Action item ▸ Go through the listing below, count the lines that contain "pink", and state the number alone.

Record set ▸
━━━━
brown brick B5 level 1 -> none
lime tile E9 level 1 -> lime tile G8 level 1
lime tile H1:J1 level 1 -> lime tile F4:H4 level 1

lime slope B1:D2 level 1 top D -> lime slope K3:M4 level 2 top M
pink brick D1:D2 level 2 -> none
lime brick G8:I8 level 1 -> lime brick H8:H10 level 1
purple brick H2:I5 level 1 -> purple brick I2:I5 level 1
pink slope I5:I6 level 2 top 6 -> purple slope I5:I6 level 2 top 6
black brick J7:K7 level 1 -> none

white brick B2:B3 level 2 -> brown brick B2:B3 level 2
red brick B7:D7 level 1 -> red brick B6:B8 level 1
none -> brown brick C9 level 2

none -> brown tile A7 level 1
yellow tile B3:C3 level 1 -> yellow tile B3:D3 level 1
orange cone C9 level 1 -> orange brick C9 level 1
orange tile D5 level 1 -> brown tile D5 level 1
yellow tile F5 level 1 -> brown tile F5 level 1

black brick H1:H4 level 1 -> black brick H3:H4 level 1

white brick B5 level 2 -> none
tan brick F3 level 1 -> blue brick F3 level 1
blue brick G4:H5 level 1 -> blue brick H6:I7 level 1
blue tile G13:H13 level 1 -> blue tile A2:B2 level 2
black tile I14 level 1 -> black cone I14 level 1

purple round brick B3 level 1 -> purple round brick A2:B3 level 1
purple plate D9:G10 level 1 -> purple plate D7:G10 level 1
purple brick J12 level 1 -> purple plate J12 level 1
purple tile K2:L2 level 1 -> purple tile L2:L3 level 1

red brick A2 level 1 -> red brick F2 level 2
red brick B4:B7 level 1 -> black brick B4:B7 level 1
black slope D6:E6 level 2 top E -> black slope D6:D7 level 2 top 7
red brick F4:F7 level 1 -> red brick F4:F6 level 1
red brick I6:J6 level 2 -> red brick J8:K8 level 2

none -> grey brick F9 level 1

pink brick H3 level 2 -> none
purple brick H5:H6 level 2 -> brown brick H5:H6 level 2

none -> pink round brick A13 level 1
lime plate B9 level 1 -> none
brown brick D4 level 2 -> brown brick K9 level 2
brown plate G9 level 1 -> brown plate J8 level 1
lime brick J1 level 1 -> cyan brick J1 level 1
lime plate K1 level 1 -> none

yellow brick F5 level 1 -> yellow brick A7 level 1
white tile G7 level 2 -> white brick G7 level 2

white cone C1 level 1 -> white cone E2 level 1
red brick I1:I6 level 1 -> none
━━━━
Result below ▸ 4